[Items listed in a dataset]
>> BEGIN
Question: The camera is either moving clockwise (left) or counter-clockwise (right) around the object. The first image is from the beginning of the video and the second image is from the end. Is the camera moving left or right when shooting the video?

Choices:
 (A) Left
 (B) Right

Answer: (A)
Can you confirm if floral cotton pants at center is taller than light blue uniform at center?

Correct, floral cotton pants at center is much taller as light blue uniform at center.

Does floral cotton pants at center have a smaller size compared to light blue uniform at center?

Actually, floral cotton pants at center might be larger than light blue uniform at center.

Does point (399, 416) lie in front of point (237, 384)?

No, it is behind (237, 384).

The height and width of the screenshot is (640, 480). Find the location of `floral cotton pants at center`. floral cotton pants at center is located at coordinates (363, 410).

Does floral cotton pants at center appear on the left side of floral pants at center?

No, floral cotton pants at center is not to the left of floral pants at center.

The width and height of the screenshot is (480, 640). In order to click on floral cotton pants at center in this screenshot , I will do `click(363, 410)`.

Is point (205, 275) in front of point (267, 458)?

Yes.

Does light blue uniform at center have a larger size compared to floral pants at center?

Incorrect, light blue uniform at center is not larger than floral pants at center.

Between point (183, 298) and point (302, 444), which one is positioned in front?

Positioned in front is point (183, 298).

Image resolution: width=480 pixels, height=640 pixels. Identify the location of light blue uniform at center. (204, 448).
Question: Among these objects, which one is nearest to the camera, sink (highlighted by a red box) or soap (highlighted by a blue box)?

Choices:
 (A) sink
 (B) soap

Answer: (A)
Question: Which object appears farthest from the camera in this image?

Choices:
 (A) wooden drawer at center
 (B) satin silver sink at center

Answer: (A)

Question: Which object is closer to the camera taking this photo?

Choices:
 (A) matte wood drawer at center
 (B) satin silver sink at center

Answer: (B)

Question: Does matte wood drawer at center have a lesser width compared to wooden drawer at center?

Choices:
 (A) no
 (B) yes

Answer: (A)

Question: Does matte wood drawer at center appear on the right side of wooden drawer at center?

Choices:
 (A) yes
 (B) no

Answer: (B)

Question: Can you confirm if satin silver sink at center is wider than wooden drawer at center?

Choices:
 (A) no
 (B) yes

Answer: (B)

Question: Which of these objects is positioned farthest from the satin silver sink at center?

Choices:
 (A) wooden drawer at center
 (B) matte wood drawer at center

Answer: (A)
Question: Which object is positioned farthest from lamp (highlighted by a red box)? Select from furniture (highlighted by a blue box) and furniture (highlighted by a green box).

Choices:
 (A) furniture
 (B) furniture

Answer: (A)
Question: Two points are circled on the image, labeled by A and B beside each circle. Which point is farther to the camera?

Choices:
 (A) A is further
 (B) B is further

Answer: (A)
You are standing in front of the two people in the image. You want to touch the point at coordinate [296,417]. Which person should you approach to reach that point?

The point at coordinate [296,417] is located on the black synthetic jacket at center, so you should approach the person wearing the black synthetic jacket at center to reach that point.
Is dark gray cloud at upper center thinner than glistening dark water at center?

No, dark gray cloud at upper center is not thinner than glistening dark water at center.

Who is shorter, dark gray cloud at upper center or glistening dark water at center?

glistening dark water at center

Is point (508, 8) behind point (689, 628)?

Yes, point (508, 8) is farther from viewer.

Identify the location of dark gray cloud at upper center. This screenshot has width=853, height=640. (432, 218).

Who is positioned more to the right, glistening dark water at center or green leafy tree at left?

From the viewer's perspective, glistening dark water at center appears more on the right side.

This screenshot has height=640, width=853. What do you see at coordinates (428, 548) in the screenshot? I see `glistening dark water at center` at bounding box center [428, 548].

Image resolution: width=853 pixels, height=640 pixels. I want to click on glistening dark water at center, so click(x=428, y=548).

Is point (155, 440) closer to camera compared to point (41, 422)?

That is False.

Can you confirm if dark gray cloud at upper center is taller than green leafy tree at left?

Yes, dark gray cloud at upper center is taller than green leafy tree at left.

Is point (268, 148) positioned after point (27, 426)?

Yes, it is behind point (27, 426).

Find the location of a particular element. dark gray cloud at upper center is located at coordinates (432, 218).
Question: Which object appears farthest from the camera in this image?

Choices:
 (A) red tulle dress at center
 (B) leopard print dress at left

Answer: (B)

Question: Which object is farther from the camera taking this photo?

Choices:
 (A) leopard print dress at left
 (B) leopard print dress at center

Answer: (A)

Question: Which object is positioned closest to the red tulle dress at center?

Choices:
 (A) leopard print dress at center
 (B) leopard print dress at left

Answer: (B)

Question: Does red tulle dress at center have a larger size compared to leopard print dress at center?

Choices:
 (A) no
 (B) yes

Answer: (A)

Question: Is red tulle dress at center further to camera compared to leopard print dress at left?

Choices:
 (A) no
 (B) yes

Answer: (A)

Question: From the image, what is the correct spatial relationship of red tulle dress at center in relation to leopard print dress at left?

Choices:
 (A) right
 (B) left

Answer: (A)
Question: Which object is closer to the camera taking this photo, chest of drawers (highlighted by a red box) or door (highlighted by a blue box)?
>> END
**Task to carry out:** Put these lines into a JSON list of strings with one string per line, and leave out the blank lines.

**Result:**
[
  "Question: The camera is either moving clockwise (left) or counter-clockwise (right) around the object. The first image is from the beginning of the video and the second image is from the end. Is the camera moving left or right when shooting the video?",
  "Choices:",
  " (A) Left",
  " (B) Right",
  "Answer: (A)",
  "Can you confirm if floral cotton pants at center is taller than light blue uniform at center?",
  "Correct, floral cotton pants at center is much taller as light blue uniform at center.",
  "Does floral cotton pants at center have a smaller size compared to light blue uniform at center?",
  "Actually, floral cotton pants at center might be larger than light blue uniform at center.",
  "Does point (399, 416) lie in front of point (237, 384)?",
  "No, it is behind (237, 384).",
  "The height and width of the screenshot is (640, 480). Find the location of `floral cotton pants at center`. floral cotton pants at center is located at coordinates (363, 410).",
  "Does floral cotton pants at center appear on the left side of floral pants at center?",
  "No, floral cotton pants at center is not to the left of floral pants at center.",
  "The width and height of the screenshot is (480, 640). In order to click on floral cotton pants at center in this screenshot , I will do `click(363, 410)`.",
  "Is point (205, 275) in front of point (267, 458)?",
  "Yes.",
  "Does light blue uniform at center have a larger size compared to floral pants at center?",
  "Incorrect, light blue uniform at center is not larger than floral pants at center.",
  "Between point (183, 298) and point (302, 444), which one is positioned in front?",
  "Positioned in front is point (183, 298).",
  "Image resolution: width=480 pixels, height=640 pixels. Identify the location of light blue uniform at center. (204, 448).",
  "Question: Among these objects, which one is nearest to the camera, sink (highlighted by a red box) or soap (highlighted by a blue box)?",
  "Choices:",
  " (A) sink",
  " (B) soap",
  "Answer: (A)",
  "Question: Which object appears farthest from the camera in this image?",
  "Choices:",
  " (A) wooden drawer at center",
  " (B) satin silver sink at center",
  "Answer: (A)",
  "Question: Which object is closer to the camera taking this photo?",
  "Choices:",
  " (A) matte wood drawer at center",
  " (B) satin silver sink at center",
  "Answer: (B)",
  "Question: Does matte wood drawer at center have a lesser width compared to wooden drawer at center?",
  "Choices:",
  " (A) no",
  " (B) yes",
  "Answer: (A)",
  "Question: Does matte wood drawer at center appear on the right side of wooden drawer at center?",
  "Choices:",
  " (A) yes",
  " (B) no",
  "Answer: (B)",
  "Question: Can you confirm if satin silver sink at center is wider than wooden drawer at center?",
  "Choices:",
  " (A) no",
  " (B) yes",
  "Answer: (B)",
  "Question: Which of these objects is positioned farthest from the satin silver sink at center?",
  "Choices:",
  " (A) wooden drawer at center",
  " (B) matte wood drawer at center",
  "Answer: (A)",
  "Question: Which object is positioned farthest from lamp (highlighted by a red box)? Select from furniture (highlighted by a blue box) and furniture (highlighted by a green box).",
  "Choices:",
  " (A) furniture",
  " (B) furniture",
  "Answer: (A)",
  "Question: Two points are circled on the image, labeled by A and B beside each circle. Which point is farther to the camera?",
  "Choices:",
  " (A) A is further",
  " (B) B is further",
  "Answer: (A)",
  "You are standing in front of the two people in the image. You want to touch the point at coordinate [296,417]. Which person should you approach to reach that point?",
  "The point at coordinate [296,417] is located on the black synthetic jacket at center, so you should approach the person wearing the black synthetic jacket at center to reach that point.",
  "Is dark gray cloud at upper center thinner than glistening dark water at center?",
  "No, dark gray cloud at upper center is not thinner than glistening dark water at center.",
  "Who is shorter, dark gray cloud at upper center or glistening dark water at center?",
  "glistening dark water at center",
  "Is point (508, 8) behind point (689, 628)?",
  "Yes, point (508, 8) is farther from viewer.",
  "Identify the location of dark gray cloud at upper center. This screenshot has width=853, height=640. (432, 218).",
  "Who is positioned more to the right, glistening dark water at center or green leafy tree at left?",
  "From the viewer's perspective, glistening dark water at center appears more on the right side.",
  "This screenshot has height=640, width=853. What do you see at coordinates (428, 548) in the screenshot? I see `glistening dark water at center` at bounding box center [428, 548].",
  "Image resolution: width=853 pixels, height=640 pixels. I want to click on glistening dark water at center, so click(x=428, y=548).",
  "Is point (155, 440) closer to camera compared to point (41, 422)?",
  "That is False.",
  "Can you confirm if dark gray cloud at upper center is taller than green leafy tree at left?",
  "Yes, dark gray cloud at upper center is taller than green leafy tree at left.",
  "Is point (268, 148) positioned after point (27, 426)?",
  "Yes, it is behind point (27, 426).",
  "Find the location of a particular element. dark gray cloud at upper center is located at coordinates (432, 218).",
  "Question: Which object appears farthest from the camera in this image?",
  "Choices:",
  " (A) red tulle dress at center",
  " (B) leopard print dress at left",
  "Answer: (B)",
  "Question: Which object is farther from the camera taking this photo?",
  "Choices:",
  " (A) leopard print dress at left",
  " (B) leopard print dress at center",
  "Answer: (A)",
  "Question: Which object is positioned closest to the red tulle dress at center?",
  "Choices:",
  " (A) leopard print dress at center",
  " (B) leopard print dress at left",
  "Answer: (B)",
  "Question: Does red tulle dress at center have a larger size compared to leopard print dress at center?",
  "Choices:",
  " (A) no",
  " (B) yes",
  "Answer: (A)",
  "Question: Is red tulle dress at center further to camera compared to leopard print dress at left?",
  "Choices:",
  " (A) no",
  " (B) yes",
  "Answer: (A)",
  "Question: From the image, what is the correct spatial relationship of red tulle dress at center in relation to leopard print dress at left?",
  "Choices:",
  " (A) right",
  " (B) left",
  "Answer: (A)",
  "Question: Which object is closer to the camera taking this photo, chest of drawers (highlighted by a red box) or door (highlighted by a blue box)?"
]